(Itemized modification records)
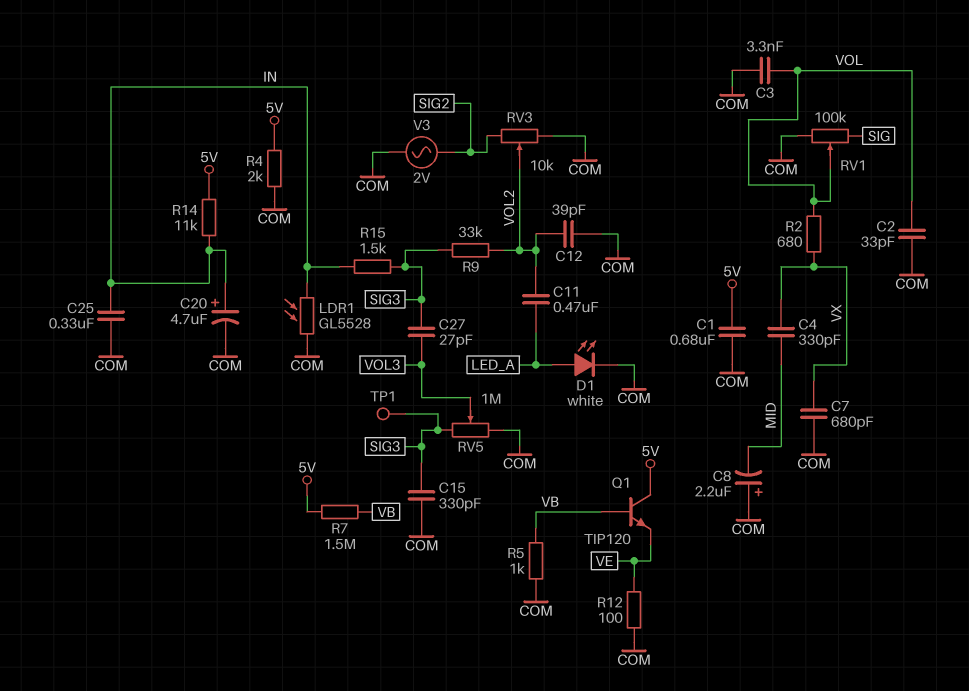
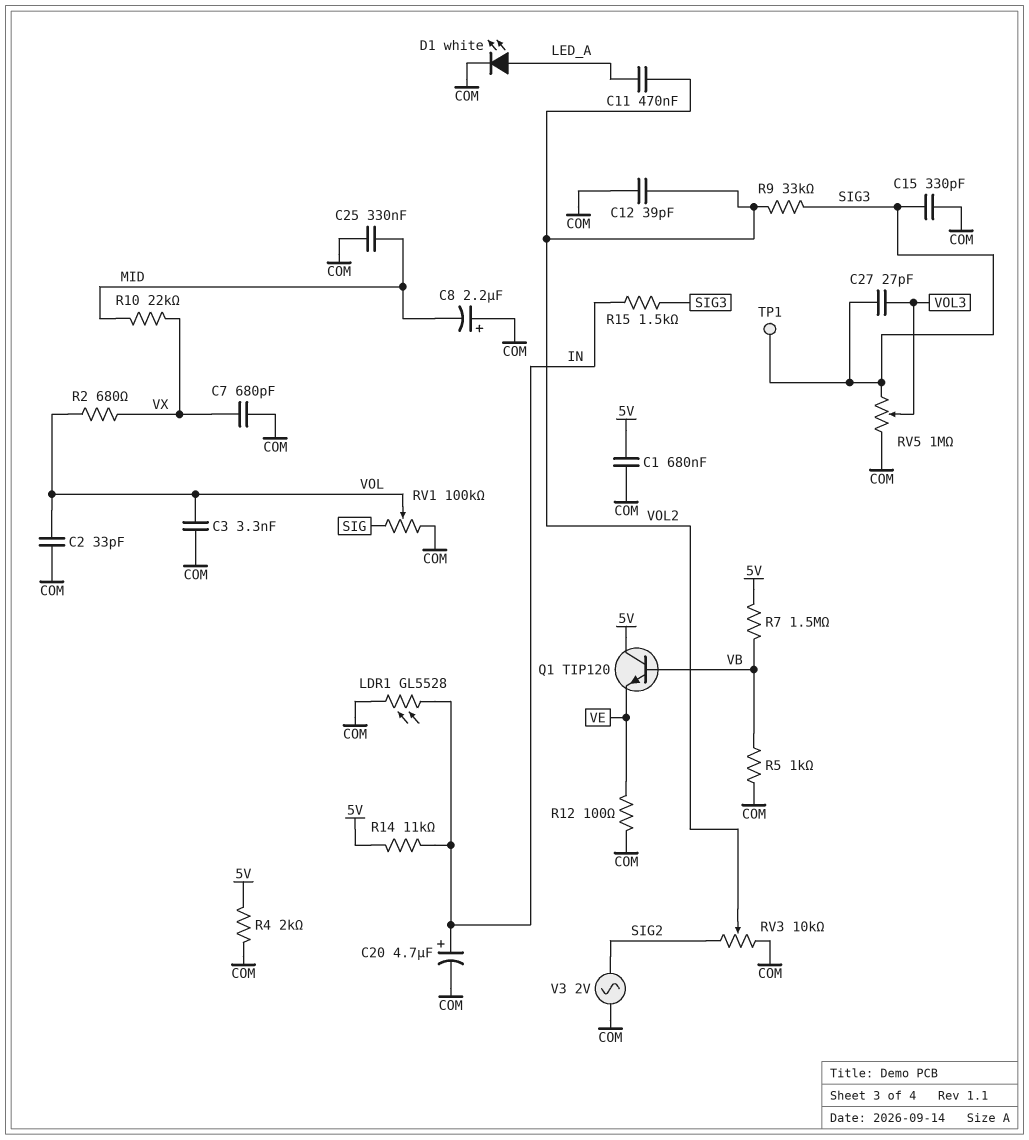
C4: 330pF (MID, VX) -> none
C25: 330nF (COM, IN) -> 330nF (COM, MID)
R10: none -> 22k (MID, VX)

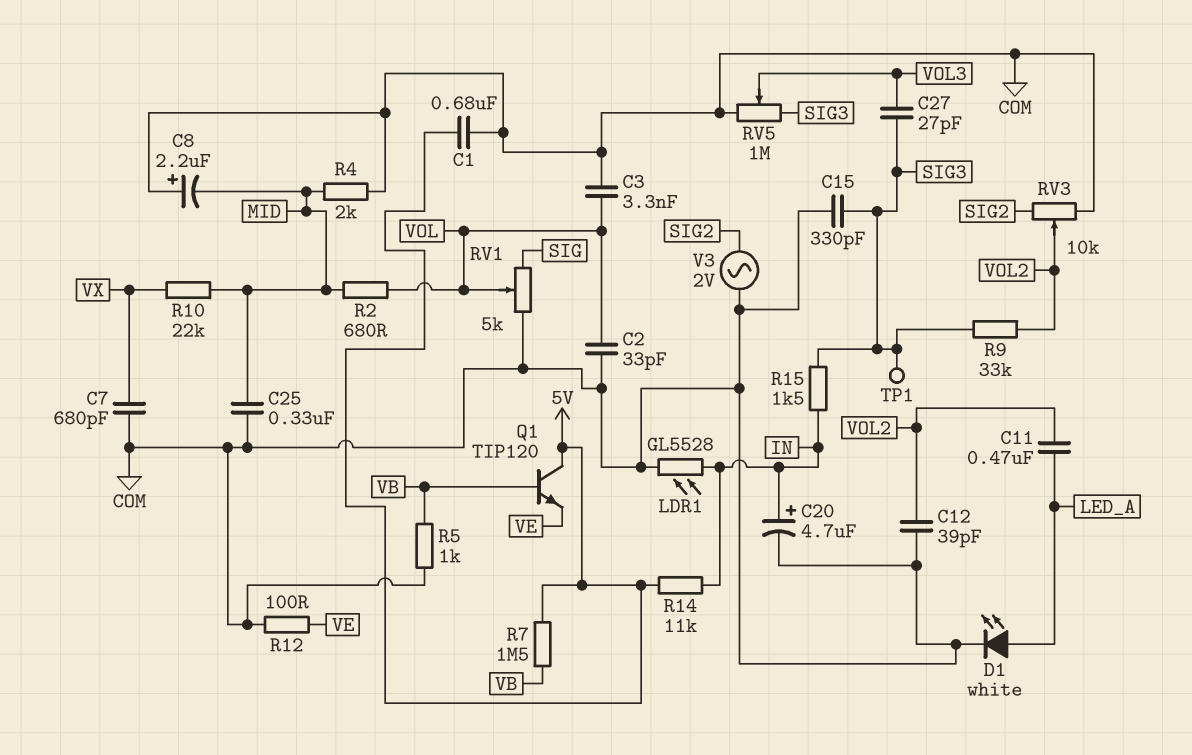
R2: 680 (VOL, VX) -> 680 (MID, VOL)
R4: 2k (5V, COM) -> 2k (COM, MID)
RV1: 100k (COM, SIG, wiper VOL) -> 5k (COM, SIG, wiper VOL)

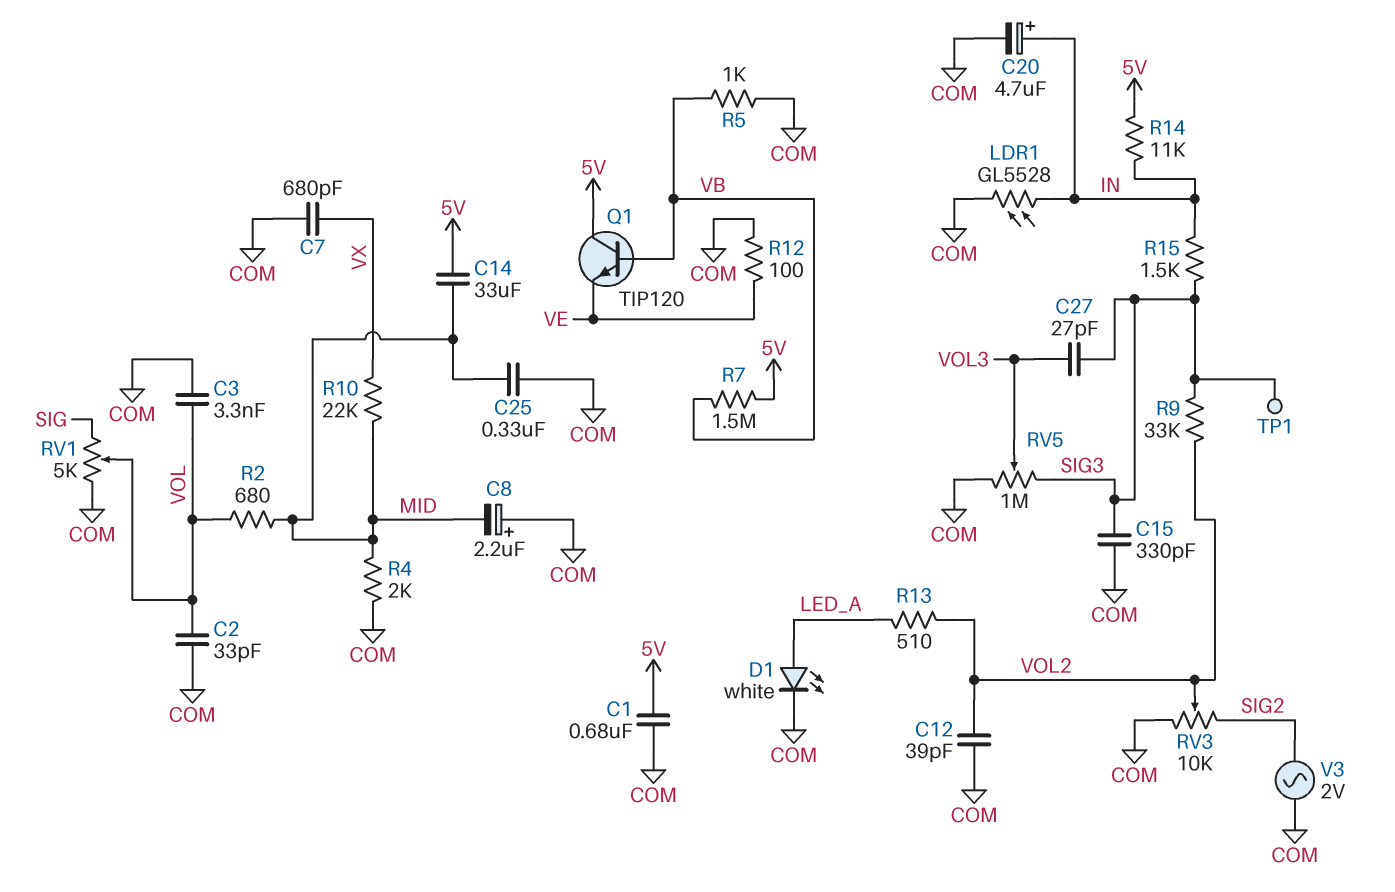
C11: 470nF (LED_A, VOL2) -> none
C14: none -> 33uF (5V, MID)
R13: none -> 510 (LED_A, VOL2)

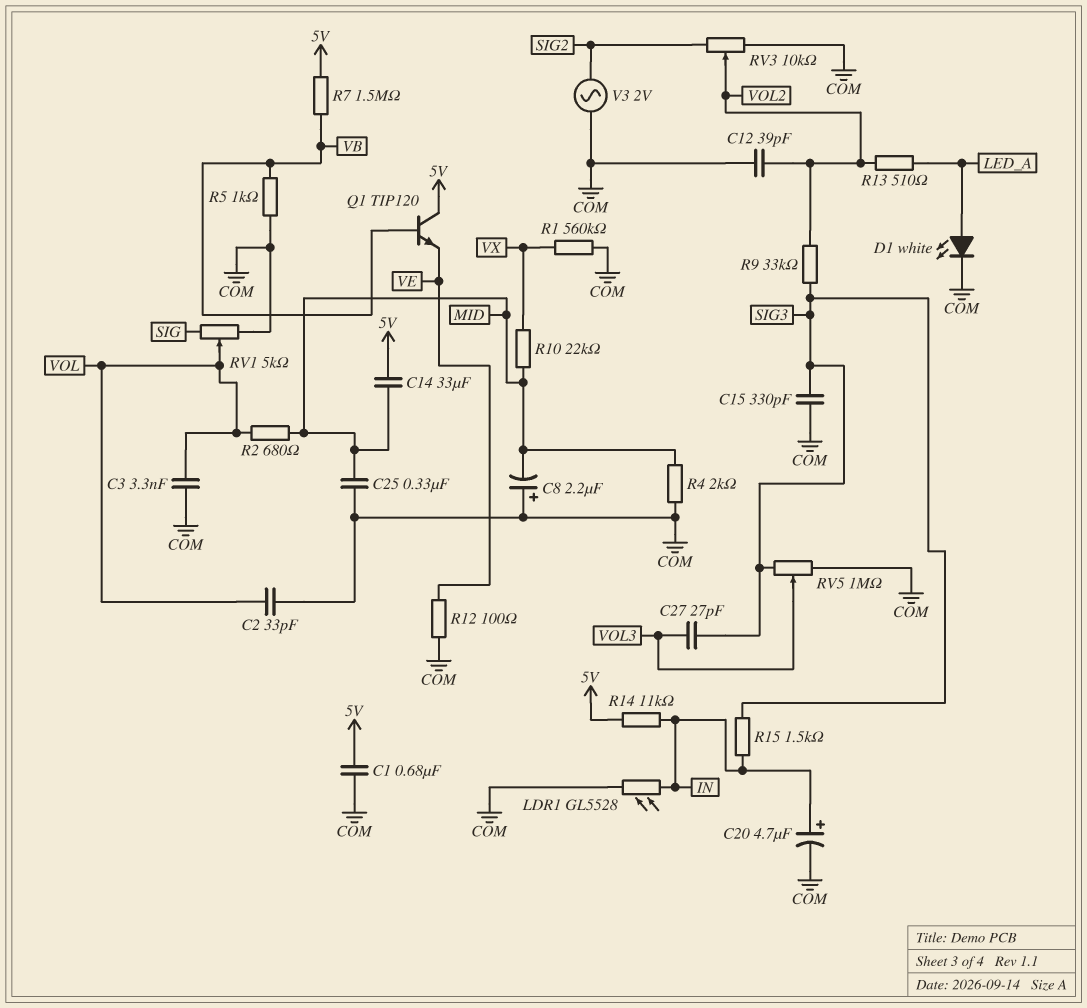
C7: 680pF (COM, VX) -> none
R1: none -> 560k (COM, VX)
TP1: test point (SIG3) -> none

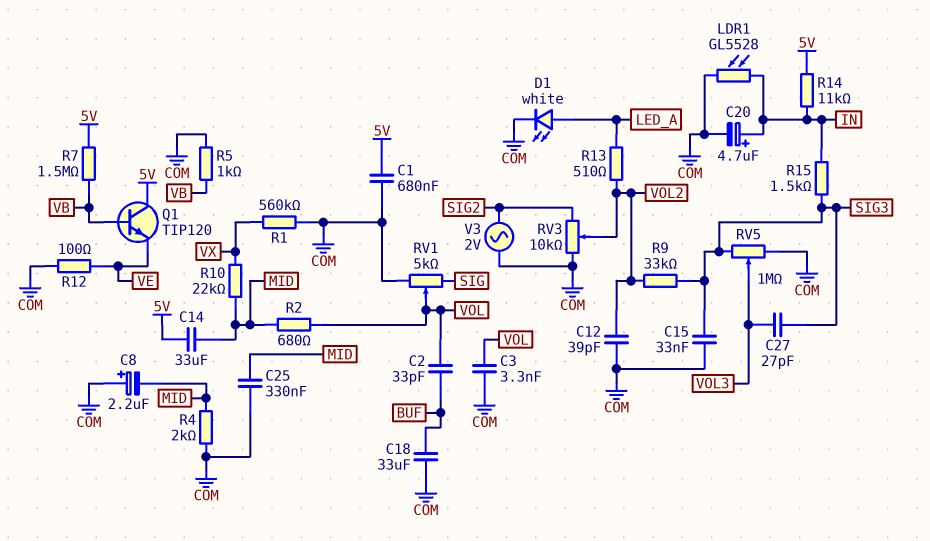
C2: 33pF (COM, VOL) -> 33pF (BUF, VOL)
C15: 330pF (COM, SIG3) -> 33nF (COM, SIG3)
C18: none -> 33uF (BUF, COM)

## What to produce
Begin at the line containing "R1: none -> 560k (COM, VX)" and copy every line through the end of the data above exactly, omitting the pictures.

## Result for this task
R1: none -> 560k (COM, VX)
TP1: test point (SIG3) -> none

C2: 33pF (COM, VOL) -> 33pF (BUF, VOL)
C15: 330pF (COM, SIG3) -> 33nF (COM, SIG3)
C18: none -> 33uF (BUF, COM)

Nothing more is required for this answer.